EXERCISE => Gather every line of the data below that contains the string "kern".

[Items in a dataset]
_ _ _ _ _

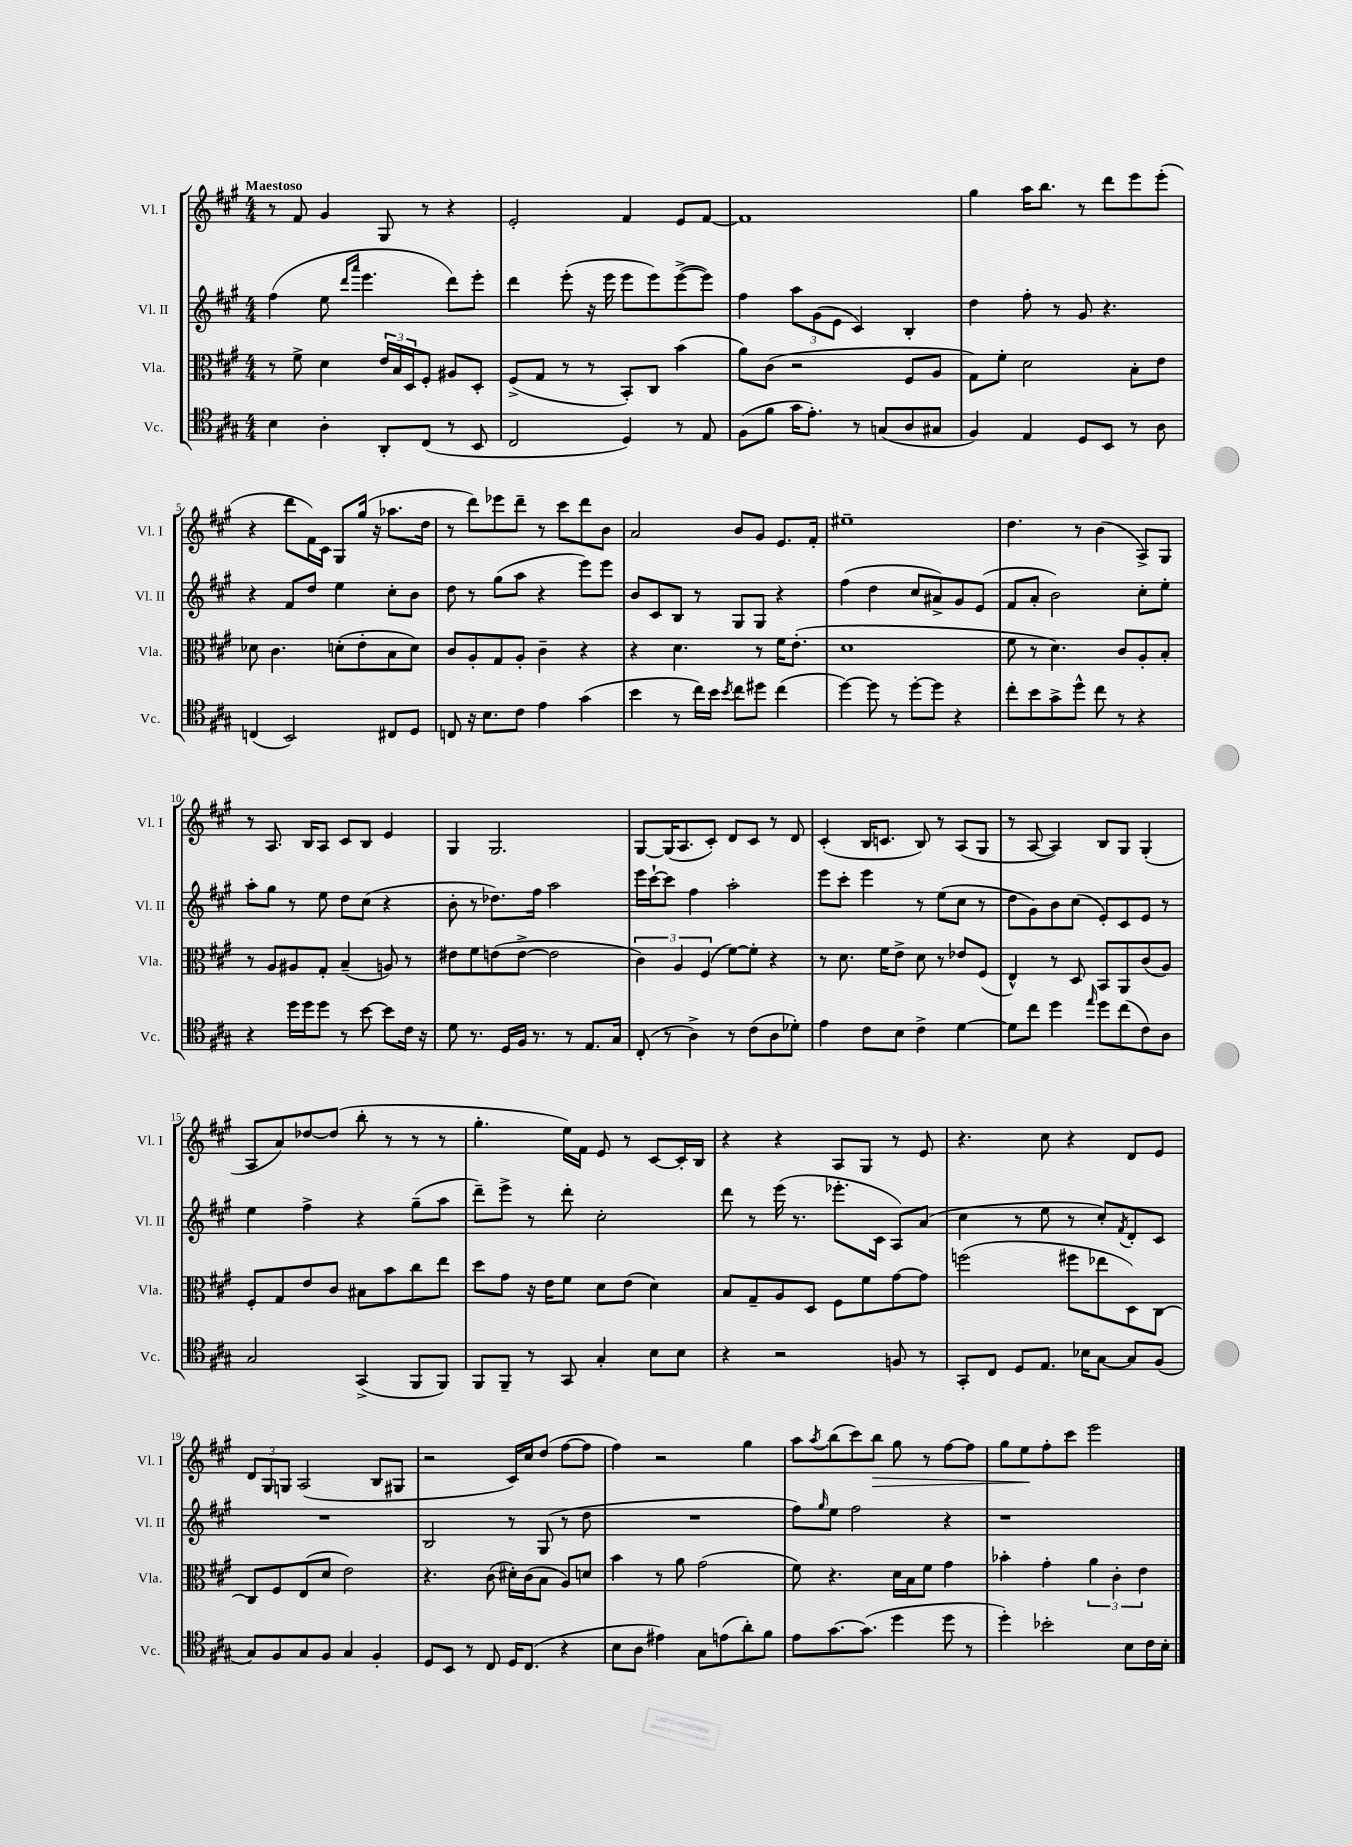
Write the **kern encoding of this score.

**kern	**kern	**kern	**kern
*staff4	*staff3	*staff2	*staff1
*clefC4	*clefC3	*clefG2	*clefG2
*k[f#c#g#]	*k[f#c#g#]	*k[f#c#g#]	*k[f#c#g#]
*M4/4	*M4/4	*M4/4	*M4/4
4B\	8r	(4ff#\	8r
.	8f#^\	.	8f#/
4A'\	4d\	8ee\	4g#/
.	.	16qqddd/LL	.
.	.	16qqaaa/JJ	.
.	.	4.eee\	.
8AA'/L	24e/LL	.	8G#/
.	24B/	.	.
.	24D/J	.	.
(8C#/J	8F#'/J	.	8r
8r	8A#/L	8ddd\L)	4r
8BB/	8D'/J	8eee'\J	.
=	=	=	=
2C#/	(8F#^/L	4ddd\	2e'/
.	8G#/J	.	.
.	8r	(8eee'\	.
.	8r	16r	.
.	.	16eee\	.
4D/)	8BB'/L)	8eee\L	4f#/
.	8C#/J	8eee\)	.
8r	(4b\	([8eee^\	8e/L
8E/	.	8eee\]J)	[8f#/J
=	=	=	=
(8F#\L	8a\L)	4ff#\	1f#]
8f#\J	(8c#\J	.	.
16g#\LK	2r	12aa\L	.
8.e'\J)	.	.	.
.	.	(12g#\	.
.	.	12e\J	.
8r	.	4c#/)	.
(8G/L	.	.	.
8A/	8F#/L	4B'/	.
8G#/J	8A/J	.	.
=	=	=	=
4F#/)	8G#\L)	4dd\	4gg#\
.	8f#'\J	.	.
4E/	2d\	8ff#'\	16aa\LK
.	.	.	8.bb\J
.	.	8r	.
8D/L	.	8g#/	8r
8BB/J	.	4.r	8ddd\L
8r	8B'\L	.	8eee\
8A\	8e\J	.	(8eee'\J
=	=	=	=
(4C/	8d-\	4r	4r
.	4.c#\	.	.
2BB/)	.	8f#/L	8ddd\L
.	.	8dd/J	16f#\L)
.	.	.	16c#\JJ
.	(8d'\L	4ee\	8G#/L
.	8e'\	.	(16gg#/Jk
.	.	.	16r
8C#/L	8B\	8cc#'\L	8.aa-\L
8D/J	8d\J)	8b\J	.
.	.	.	16dd\Jk
=	=	=	=
8C/	8c#/L	8dd\	8r
16r	8A'/	8r	8ddd\L)
8.B\L	.	.	.
.	8G#/	(8gg#\L	8eee-\
8c#\J	8A'/J	8aa\J	8ddd~\J
4e\	4c#~\	4r	8r
.	.	.	8ccc#\L
(4g#\	4r	8eee\L)	8ddd\
.	.	8eee\J	8b\J
=	=	=	=
4b\	4r	8b/L	2a/
.	.	8c#/	.
8r	4.d\	8B/J	.
16cc#\LL)	.	8r	.
16b\JJ	.	.	.
8qb/	.	.	.
8cc#\L	.	8G#/L	8b/L
8dd#\J	8r	8G#/J	8g#/J
(4cc#\	16f#\LK	4r	8.e/L
.	(8.e'\J	.	.
.	.	.	16f#'/Jk
=	=	=	=
[4dd\)	1d	(4ff#\	1ee#~
8dd\]	.	4dd\	.
8r	.	.	.
[8dd'\L	.	8cc#/L	.
8dd\]J	.	8a#^/)	.
4r	.	8g#/	.
.	.	(8e/J	.
=	=	=	=
8cc#'\L	8f#\	8f#/L	4.dd\
8b\	8r	8a'/J	.
8g#^\	4.d\)	2b\)	.
8dd^^\J	.	.	8r
8cc#\	.	.	(4b\
8r	8c#/L	.	.
4r	8A'/	8cc#'\L	8A^/L)
.	8B'/J	8ee'\J	8G#/J
=	=	=	=
4r	8r	8aa'\L	8r
.	8A/L	8gg#\J	8.A/
16dd\LL	8A#/	8r	.
16dd\J	.	.	16B/LK
8dd\J	8G#'/J	8ee\	8A/J
8r	(4B~/	8dd\L	8c#/L
[8b\	.	(8cc#\J	8B/J
8b\]L	8A/)	4r	4e/
16c#\Jk	8r	.	.
16r	.	.	.
=	=	=	=
8d\	8e#\L	8b'\	4G#/
8.r	8f#\	8r	.
.	(8e\	8.dd-\L)	2.G#/
16D/LL	.	.	.
16F#/JJ	[8e^\J	.	.
8.r	.	16ff#\Jk	.
.	2e\]	2aa\	.
8r	.	.	.
8.E/L	.	.	.
16G#/Jk	.	.	.
=	=	=	=
(8C#'/	6c#\)	16eee\LL	[8G#/L
.	.	[16ccc#`\J	.
8r	.	8ccc#\]J	(16G#/]K
.	6A/	.	.
.	.	.	8.A/
4A^\)	.	4ff#\	.
.	(6F#/	.	.
.	.	.	8c#'/J)
8r	[8f#\L)	2aa'\	8d/L
(8c#\L	8f#'\]J	.	8c#/J
8A\	4r	.	8r
8d-'\J)	.	.	8d/
=	=	=	=
4e\	8r	8eee\L	(4c#'/
.	8.d\	8ccc#'\J	.
8c#\L	.	4eee\	16B/LK
.	16f#\LK	.	8.c/J
8B\J	8e^\J	.	.
4c#^\	8d\	8r	8B/)
.	8r	(8ee\L	8r
[4d\	8e-/L	8cc#\J	(8A/L
.	(8F#/J	8r	8G#/J
=	=	=	=
8d\]L	4E^^/)	8dd\L	8r
8cc#\J	.	8g#\)	[8A/
4dd\	8r	8b\	4A/])
.	8D/	(8cc#\J	.
16qqee/	.	.	.
8dd\L	8BB/L	8e'/L)	8B/L
(8cc#\	8AA/	8c#/	8G#/J
8c#\)	(8c#/	8e/J	(4G#'/
8A\J	8A/J)	8r	.
=	=	=	=
2G#/	8F#'/L	4ee\	8A/L
.	8G#/	.	8a/)
.	8e/	4ff#^\	[8dd-/
.	8c#/J	.	(8dd-/]J
(4GG#^/	8B#\L	4r	8bb'\
.	8b\	.	8r
8FF#/L	8cc#\	(8gg#~\L	8r
8FF#/J)	8ee\J	8aa\J	8r
=	=	=	=
8FF#/L	8dd\L	8ddd~\L)	4.gg#'\
8FF#~/J	8g#\J	8eee^\J	.
8r	16r	8r	.
.	16e\LK	.	.
8GG#/	8f#\J	8ddd'\	16ee\LL)
.	.	.	16f#\JJ
4G#'/	8d\L	2cc#'\	8e/
.	(8e\J	.	8r
8B\L	4d\)	.	[8c#/L
8B\J	.	.	16c#'/]L
.	.	.	16B/JJ
=	=	=	=
4r	8B/L	8ddd\	4r
.	8G#~/	8r	.
2r	8A/	(16eee\	4r
.	.	8.r	.
.	8D/J	.	.
.	8F#\L	8.eee-'\L	8A/L
.	8f#\	.	8G#/J
.	.	16c#\Jk	.
8F/	[8g#\	8A/L)	8r
8r	8g#\]J	(8a/J	8e/
=	=	=	=
8GG#'/L	(2ff\	4cc#\	4.r
8C#/J	.	.	.
8D/L	.	8r	.
8.E/J	.	8ee\	8cc#\
.	8ff#\L	8r	4r
16B-\LK	.	.	.
[8G#\J	8ee-\	8cc#'/L)	.
.	.	8qf#/	.
8G#/]L	8D\)	8d'/	8d/L
(8F#/J	[8C#\J	8c#/J	8e/J
=	=	=	=
8G#/L)	8C#/]L	1r	12d/L
.	.	.	12G#/
8F#/	8F#/	.	.
.	.	.	12G/J
8G#/	(8E/	.	(2A/
8F#/J	8d/J	.	.
4G#/	2e\)	.	.
4F#'/	.	.	8B/L
.	.	.	8G#/J
=	=	=	=
8D/L	4.r	2B/	2r
8BB/J	.	.	.
8r	.	.	.
8C#/	(8c#\	.	.
16D/LK	16d#'\LL)	8r	16c#/LL)
(8.C#/J	(16c#\J	.	16cc#/J
.	8B\J	(8G#/	(8dd/J
4r	8A/L)	8r	[8ff#\L
.	8d/J	8dd\	8ff#\]J
=	=	=	=
8B\L	4b\	1r	4ff#\)
8A\J	.	.	.
4e#\)	8r	.	2r
.	8a\	.	.
8G#\L	(2g#\	.	.
(8e\	.	.	.
8a'\)	.	.	4gg#\
8f#\J	.	.	.
=	=	=	=
8e\L	8f#\)	8ff#\L)	8aa\L
.	.	16qqgg#/	8qaa/
[8.g#\	4.r	8ee\J	(8bb\
.	.	2ff#\	8ccc#\)
(8.g#\]J	.	.	.
.	.	.	8bb\J
4dd\	16d\LL	.	8gg#\
.	16B\J	.	.
.	8f#\J	.	8r
8dd\	4g#\	4r	[8ff#\L
8r	.	.	8ff#\]J
=	=	=	=
4dd'\)	4b-'\	1r	8gg#\L
.	.	.	8ee\
2b-'\	4g#'\	.	8ff#'\
.	.	.	8ccc#\J
.	6a\	.	2eee\
.	6c#'\	.	.
8B\L	.	.	.
.	6e\	.	.
16c#\L	.	.	.
16B'\JJ	.	.	.
==	==	==	==
*-	*-	*-	*-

_ _ _ _ _

ANSWER =>
Write the **kern encoding of this score.
**kern	**kern	**kern	**kern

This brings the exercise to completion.